Problem description
Give back the listing in full and exactly, leaving out the images.

★ ★ ★ ★

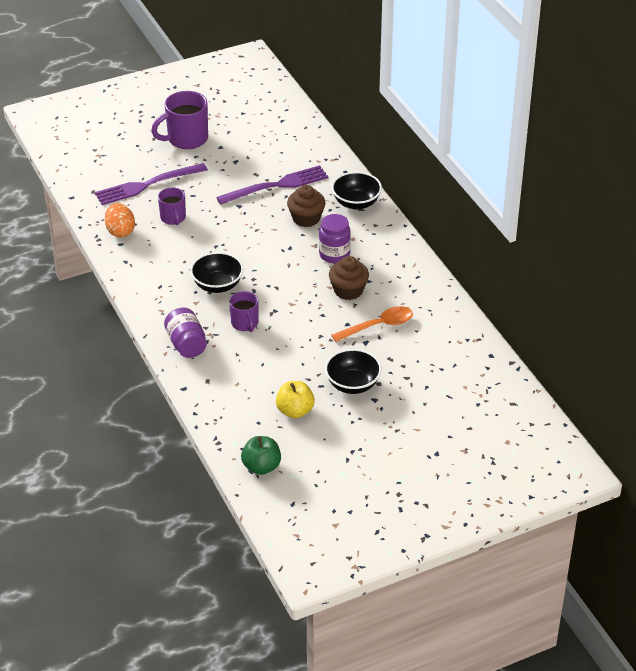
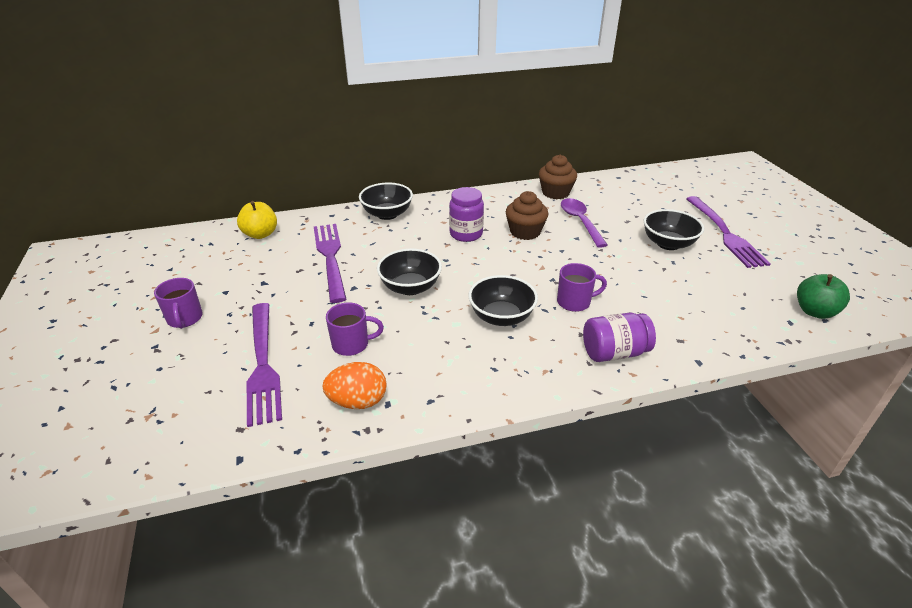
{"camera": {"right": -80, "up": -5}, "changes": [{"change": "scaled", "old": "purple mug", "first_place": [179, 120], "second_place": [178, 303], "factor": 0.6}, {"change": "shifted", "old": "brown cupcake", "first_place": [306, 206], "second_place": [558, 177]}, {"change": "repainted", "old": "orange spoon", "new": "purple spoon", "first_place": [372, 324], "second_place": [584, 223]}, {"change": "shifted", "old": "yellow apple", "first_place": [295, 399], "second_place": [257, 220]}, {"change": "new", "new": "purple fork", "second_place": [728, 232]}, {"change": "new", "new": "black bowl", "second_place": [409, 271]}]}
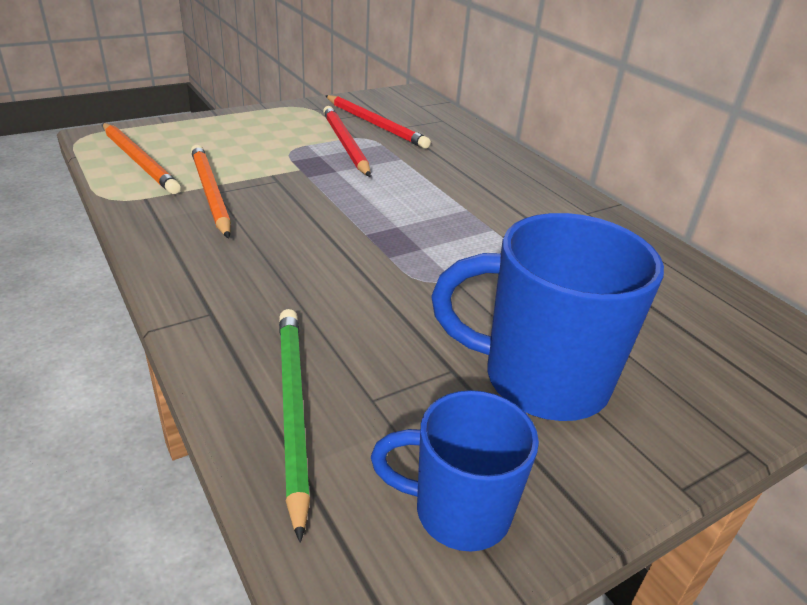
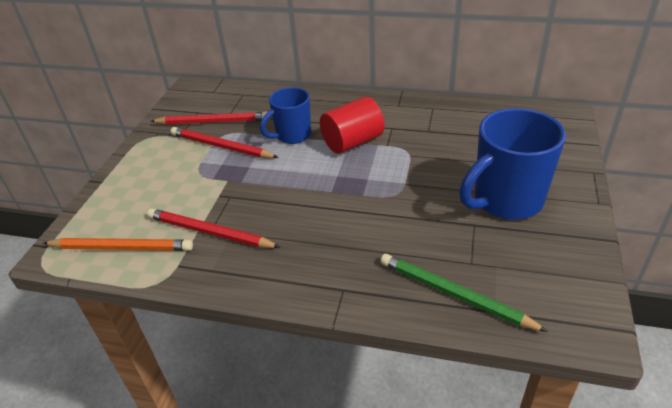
{"camera": {"right": -40, "up": 5}, "changes": [{"change": "repainted", "old": "orange pencil", "new": "red pencil", "first_place": [211, 192], "second_place": [214, 228]}, {"change": "shifted", "old": "blue mug", "first_place": [455, 471], "second_place": [285, 115]}, {"change": "new", "new": "red cylinder", "second_place": [352, 125]}]}
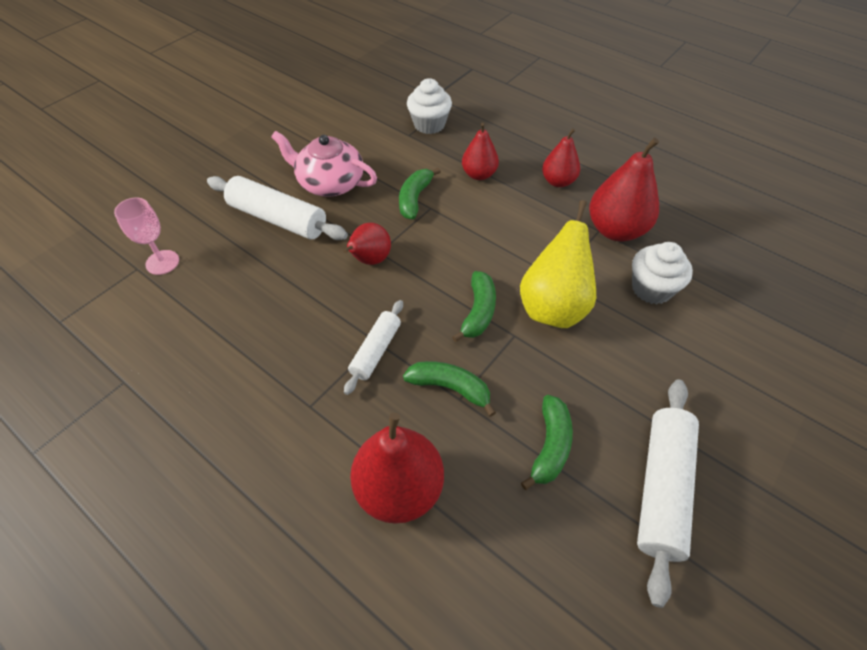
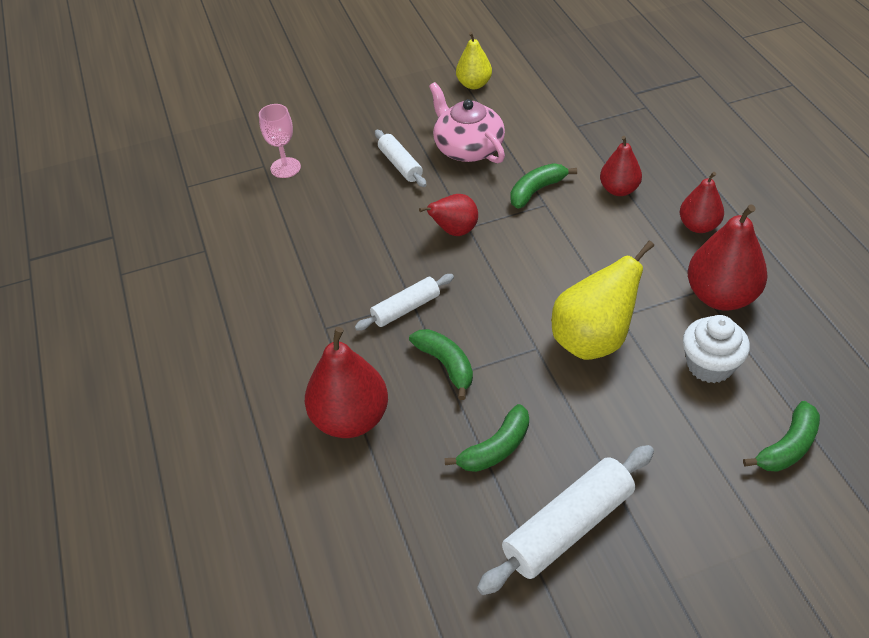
{"camera": {"right": 35, "up": -5}, "changes": [{"change": "gone", "old": "white cupcake", "first_place": [429, 106]}, {"change": "scaled", "old": "white rolling pin", "first_place": [277, 208], "second_place": [400, 158], "factor": 0.6}, {"change": "shifted", "old": "green banana", "first_place": [474, 306], "second_place": [781, 436]}, {"change": "new", "new": "yellow pear", "second_place": [474, 60]}]}
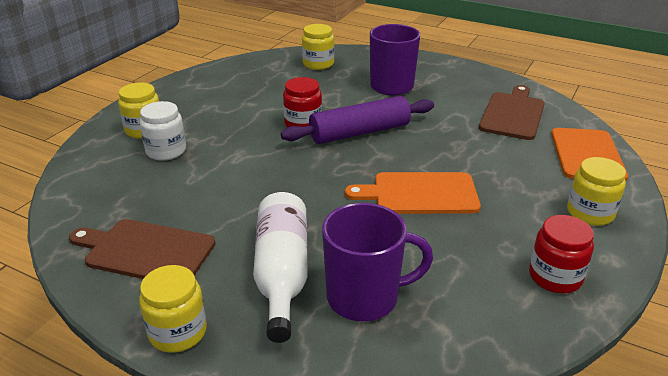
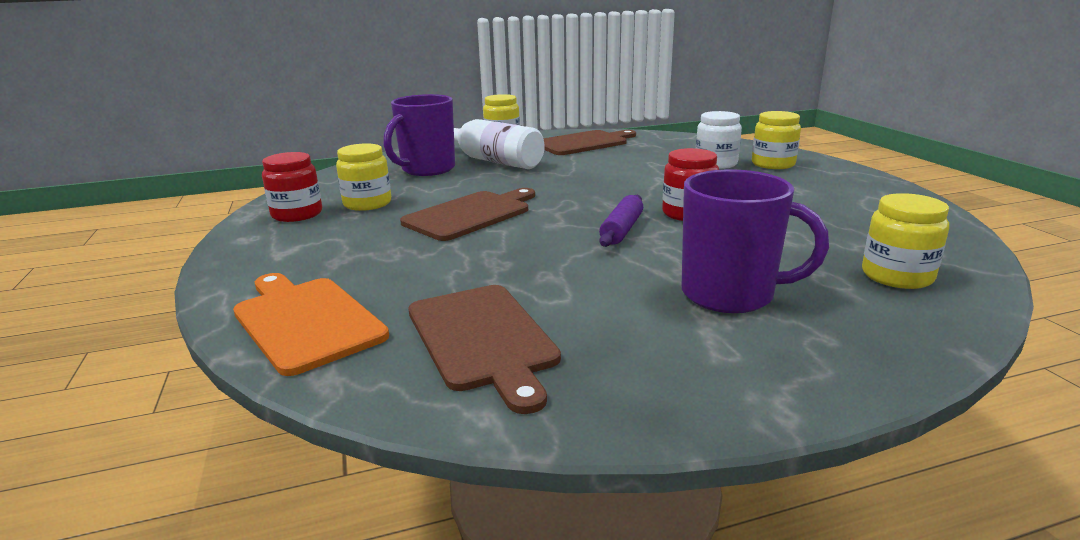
{"camera": {"right": 135, "up": -10}, "changes": [{"change": "scaled", "old": "purple rolling pin", "first_place": [357, 120], "second_place": [621, 221], "factor": 0.57}, {"change": "shifted", "old": "yellow jar", "first_place": [596, 191], "second_place": [363, 177]}, {"change": "repainted", "old": "orange cutting board", "new": "brown cutting board", "first_place": [413, 193], "second_place": [467, 214]}]}
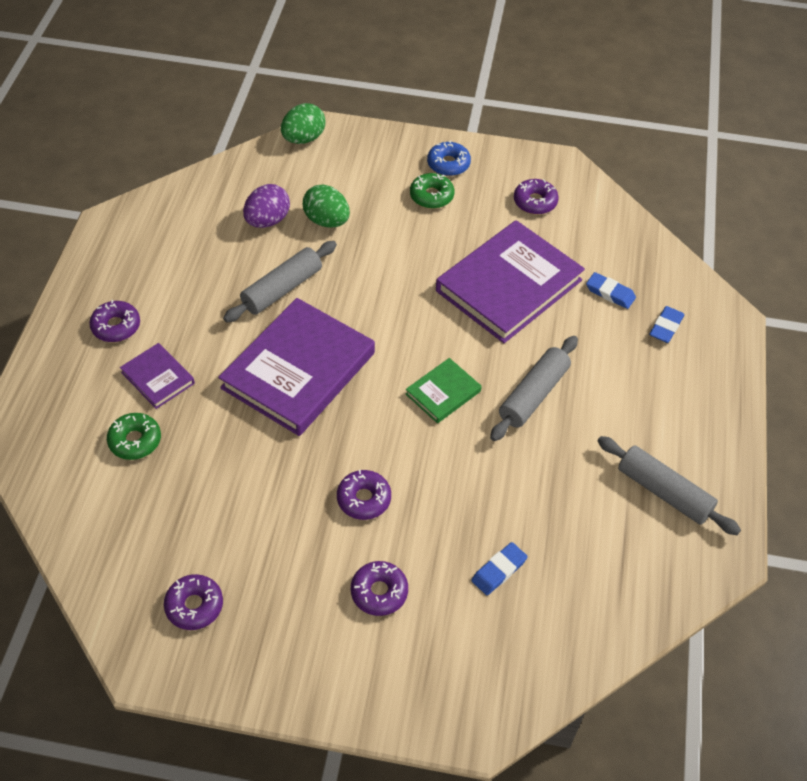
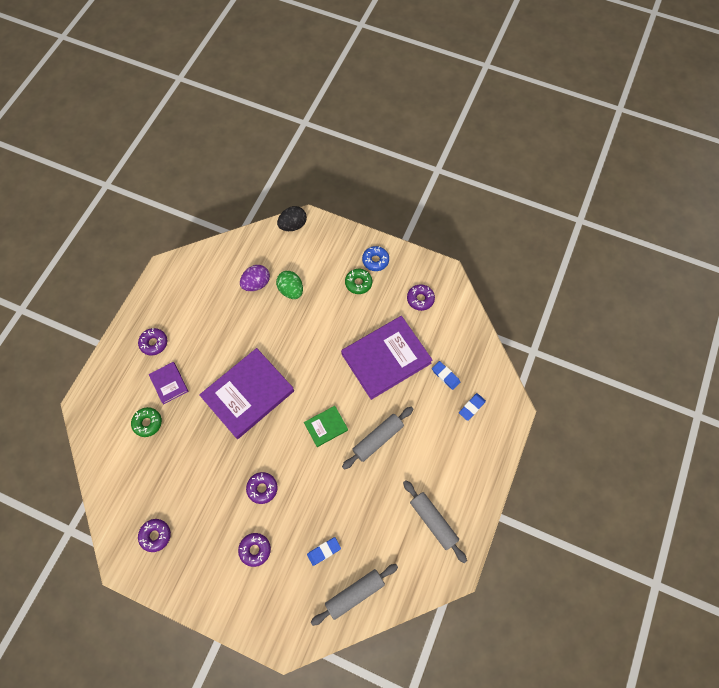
{"camera": {"right": 15, "up": 15}, "changes": [{"change": "repainted", "old": "green egg", "new": "black egg", "first_place": [303, 123], "second_place": [292, 218]}, {"change": "shifted", "old": "grey rolling pin", "first_place": [280, 282], "second_place": [354, 595]}]}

★ ★ ★ ★

Exercise answer
{"camera": {"right": -80, "up": -5}, "changes": [{"change": "scaled", "old": "purple mug", "first_place": [179, 120], "second_place": [178, 303], "factor": 0.6}, {"change": "shifted", "old": "brown cupcake", "first_place": [306, 206], "second_place": [558, 177]}, {"change": "repainted", "old": "orange spoon", "new": "purple spoon", "first_place": [372, 324], "second_place": [584, 223]}, {"change": "shifted", "old": "yellow apple", "first_place": [295, 399], "second_place": [257, 220]}, {"change": "new", "new": "purple fork", "second_place": [728, 232]}, {"change": "new", "new": "black bowl", "second_place": [409, 271]}]}
{"camera": {"right": -40, "up": 5}, "changes": [{"change": "repainted", "old": "orange pencil", "new": "red pencil", "first_place": [211, 192], "second_place": [214, 228]}, {"change": "shifted", "old": "blue mug", "first_place": [455, 471], "second_place": [285, 115]}, {"change": "new", "new": "red cylinder", "second_place": [352, 125]}]}
{"camera": {"right": 35, "up": -5}, "changes": [{"change": "gone", "old": "white cupcake", "first_place": [429, 106]}, {"change": "scaled", "old": "white rolling pin", "first_place": [277, 208], "second_place": [400, 158], "factor": 0.6}, {"change": "shifted", "old": "green banana", "first_place": [474, 306], "second_place": [781, 436]}, {"change": "new", "new": "yellow pear", "second_place": [474, 60]}]}
{"camera": {"right": 135, "up": -10}, "changes": [{"change": "scaled", "old": "purple rolling pin", "first_place": [357, 120], "second_place": [621, 221], "factor": 0.57}, {"change": "shifted", "old": "yellow jar", "first_place": [596, 191], "second_place": [363, 177]}, {"change": "repainted", "old": "orange cutting board", "new": "brown cutting board", "first_place": [413, 193], "second_place": [467, 214]}]}
{"camera": {"right": 15, "up": 15}, "changes": [{"change": "repainted", "old": "green egg", "new": "black egg", "first_place": [303, 123], "second_place": [292, 218]}, {"change": "shifted", "old": "grey rolling pin", "first_place": [280, 282], "second_place": [354, 595]}]}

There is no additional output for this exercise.